What to work on:
Your output should be the lines of the data that follow, reproduced exactly from the first through the line bearing "J1 pin 2: GND -> +5V".

[Version difference data]
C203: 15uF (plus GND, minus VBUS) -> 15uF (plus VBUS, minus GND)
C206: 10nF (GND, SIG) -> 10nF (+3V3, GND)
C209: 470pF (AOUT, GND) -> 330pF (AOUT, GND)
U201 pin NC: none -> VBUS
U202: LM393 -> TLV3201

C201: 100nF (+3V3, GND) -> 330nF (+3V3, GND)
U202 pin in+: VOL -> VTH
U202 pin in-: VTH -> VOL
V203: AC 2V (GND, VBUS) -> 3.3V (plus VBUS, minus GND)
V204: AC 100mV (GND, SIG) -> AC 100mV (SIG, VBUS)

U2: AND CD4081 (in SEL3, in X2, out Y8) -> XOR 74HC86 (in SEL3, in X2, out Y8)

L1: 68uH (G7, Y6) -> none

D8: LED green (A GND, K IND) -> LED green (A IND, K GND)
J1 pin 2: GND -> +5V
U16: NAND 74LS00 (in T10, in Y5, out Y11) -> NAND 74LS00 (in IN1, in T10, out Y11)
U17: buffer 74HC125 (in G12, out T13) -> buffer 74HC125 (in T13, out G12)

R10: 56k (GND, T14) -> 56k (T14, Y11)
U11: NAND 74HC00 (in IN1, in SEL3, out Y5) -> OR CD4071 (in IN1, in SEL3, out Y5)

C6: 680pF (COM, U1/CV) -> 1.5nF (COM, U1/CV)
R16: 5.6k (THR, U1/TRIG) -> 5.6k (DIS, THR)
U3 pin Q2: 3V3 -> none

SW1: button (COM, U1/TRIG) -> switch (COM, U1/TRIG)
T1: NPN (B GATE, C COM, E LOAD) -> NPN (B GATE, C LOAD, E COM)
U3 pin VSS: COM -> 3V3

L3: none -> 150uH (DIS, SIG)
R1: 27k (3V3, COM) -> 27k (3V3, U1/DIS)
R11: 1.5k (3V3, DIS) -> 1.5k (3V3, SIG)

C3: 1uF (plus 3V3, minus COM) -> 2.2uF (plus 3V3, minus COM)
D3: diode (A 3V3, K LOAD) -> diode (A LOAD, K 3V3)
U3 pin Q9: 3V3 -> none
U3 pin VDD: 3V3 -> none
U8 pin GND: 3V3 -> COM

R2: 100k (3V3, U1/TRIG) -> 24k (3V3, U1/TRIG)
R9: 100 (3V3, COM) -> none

Output of the task:
C203: 15uF (plus GND, minus VBUS) -> 15uF (plus VBUS, minus GND)
C206: 10nF (GND, SIG) -> 10nF (+3V3, GND)
C209: 470pF (AOUT, GND) -> 330pF (AOUT, GND)
U201 pin NC: none -> VBUS
U202: LM393 -> TLV3201

C201: 100nF (+3V3, GND) -> 330nF (+3V3, GND)
U202 pin in+: VOL -> VTH
U202 pin in-: VTH -> VOL
V203: AC 2V (GND, VBUS) -> 3.3V (plus VBUS, minus GND)
V204: AC 100mV (GND, SIG) -> AC 100mV (SIG, VBUS)

U2: AND CD4081 (in SEL3, in X2, out Y8) -> XOR 74HC86 (in SEL3, in X2, out Y8)

L1: 68uH (G7, Y6) -> none

D8: LED green (A GND, K IND) -> LED green (A IND, K GND)
J1 pin 2: GND -> +5V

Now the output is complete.